**TASK STATEMENT:**
Restate verbatim the span of lines below between the line with "gray trapezoid: (410, 359)" and the line with "purple ellipse: (327, 382)", including those two lines, and only that span.

[Data items]

[Start of Attachment]

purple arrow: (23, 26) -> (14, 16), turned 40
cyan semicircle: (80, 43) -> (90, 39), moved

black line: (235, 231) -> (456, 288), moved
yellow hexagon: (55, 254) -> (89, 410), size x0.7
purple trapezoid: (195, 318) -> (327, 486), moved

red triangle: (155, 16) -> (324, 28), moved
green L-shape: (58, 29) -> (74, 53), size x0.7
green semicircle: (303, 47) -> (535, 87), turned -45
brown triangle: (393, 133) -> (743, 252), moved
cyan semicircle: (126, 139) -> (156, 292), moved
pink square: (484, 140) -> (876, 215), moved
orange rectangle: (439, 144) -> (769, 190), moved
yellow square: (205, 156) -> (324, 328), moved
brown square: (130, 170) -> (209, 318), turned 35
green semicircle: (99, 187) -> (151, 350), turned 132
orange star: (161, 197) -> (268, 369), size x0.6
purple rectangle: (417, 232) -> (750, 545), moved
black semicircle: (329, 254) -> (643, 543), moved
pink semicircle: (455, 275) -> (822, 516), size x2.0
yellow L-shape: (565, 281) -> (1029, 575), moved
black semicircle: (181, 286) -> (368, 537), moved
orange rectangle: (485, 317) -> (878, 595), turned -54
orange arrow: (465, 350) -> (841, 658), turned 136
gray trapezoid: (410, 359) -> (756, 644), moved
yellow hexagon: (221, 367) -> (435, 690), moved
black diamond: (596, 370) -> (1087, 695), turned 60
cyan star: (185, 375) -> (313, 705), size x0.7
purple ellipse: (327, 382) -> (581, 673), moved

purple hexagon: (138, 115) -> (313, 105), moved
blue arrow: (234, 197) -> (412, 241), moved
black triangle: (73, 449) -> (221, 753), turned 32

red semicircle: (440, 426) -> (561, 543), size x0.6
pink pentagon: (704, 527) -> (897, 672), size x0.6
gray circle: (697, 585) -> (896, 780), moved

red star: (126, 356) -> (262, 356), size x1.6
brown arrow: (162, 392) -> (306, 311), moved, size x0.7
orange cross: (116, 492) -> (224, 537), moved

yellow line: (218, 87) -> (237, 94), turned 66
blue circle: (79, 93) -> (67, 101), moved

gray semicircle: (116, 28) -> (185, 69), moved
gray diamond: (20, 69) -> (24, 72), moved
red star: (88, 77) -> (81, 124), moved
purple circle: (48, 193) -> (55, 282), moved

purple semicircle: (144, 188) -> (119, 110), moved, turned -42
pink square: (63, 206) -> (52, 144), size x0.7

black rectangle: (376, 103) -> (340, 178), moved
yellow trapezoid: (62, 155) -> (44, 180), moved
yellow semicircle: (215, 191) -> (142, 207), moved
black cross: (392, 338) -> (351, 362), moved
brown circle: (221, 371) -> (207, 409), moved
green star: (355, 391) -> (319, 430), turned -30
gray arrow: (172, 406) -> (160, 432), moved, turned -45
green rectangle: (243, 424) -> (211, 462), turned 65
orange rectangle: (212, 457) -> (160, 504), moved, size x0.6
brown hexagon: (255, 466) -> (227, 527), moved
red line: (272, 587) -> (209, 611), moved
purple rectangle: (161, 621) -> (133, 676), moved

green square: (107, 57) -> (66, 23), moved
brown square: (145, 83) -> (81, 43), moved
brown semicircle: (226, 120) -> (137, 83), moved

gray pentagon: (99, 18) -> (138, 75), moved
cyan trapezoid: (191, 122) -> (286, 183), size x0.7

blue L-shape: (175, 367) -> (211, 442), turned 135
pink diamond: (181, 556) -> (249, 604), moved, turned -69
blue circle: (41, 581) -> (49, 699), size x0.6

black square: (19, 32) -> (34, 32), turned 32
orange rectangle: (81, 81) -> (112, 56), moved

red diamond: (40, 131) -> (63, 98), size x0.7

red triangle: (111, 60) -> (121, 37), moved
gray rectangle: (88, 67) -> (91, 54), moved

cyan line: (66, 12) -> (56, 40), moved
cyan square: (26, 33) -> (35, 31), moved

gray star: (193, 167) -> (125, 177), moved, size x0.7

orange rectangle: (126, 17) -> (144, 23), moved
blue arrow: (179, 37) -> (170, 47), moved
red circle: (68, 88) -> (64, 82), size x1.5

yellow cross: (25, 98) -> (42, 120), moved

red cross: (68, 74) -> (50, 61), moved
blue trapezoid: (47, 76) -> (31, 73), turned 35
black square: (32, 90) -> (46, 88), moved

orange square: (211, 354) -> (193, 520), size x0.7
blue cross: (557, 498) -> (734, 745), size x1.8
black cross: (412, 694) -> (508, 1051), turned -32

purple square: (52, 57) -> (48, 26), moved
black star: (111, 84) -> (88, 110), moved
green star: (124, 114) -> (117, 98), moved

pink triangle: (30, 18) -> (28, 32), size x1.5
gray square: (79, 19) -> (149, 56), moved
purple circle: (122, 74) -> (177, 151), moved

[End of Attachment]

**ANSWER FOR THIS EXERCISE:**
gray trapezoid: (410, 359) -> (756, 644), moved
yellow hexagon: (221, 367) -> (435, 690), moved
black diamond: (596, 370) -> (1087, 695), turned 60
cyan star: (185, 375) -> (313, 705), size x0.7
purple ellipse: (327, 382) -> (581, 673), moved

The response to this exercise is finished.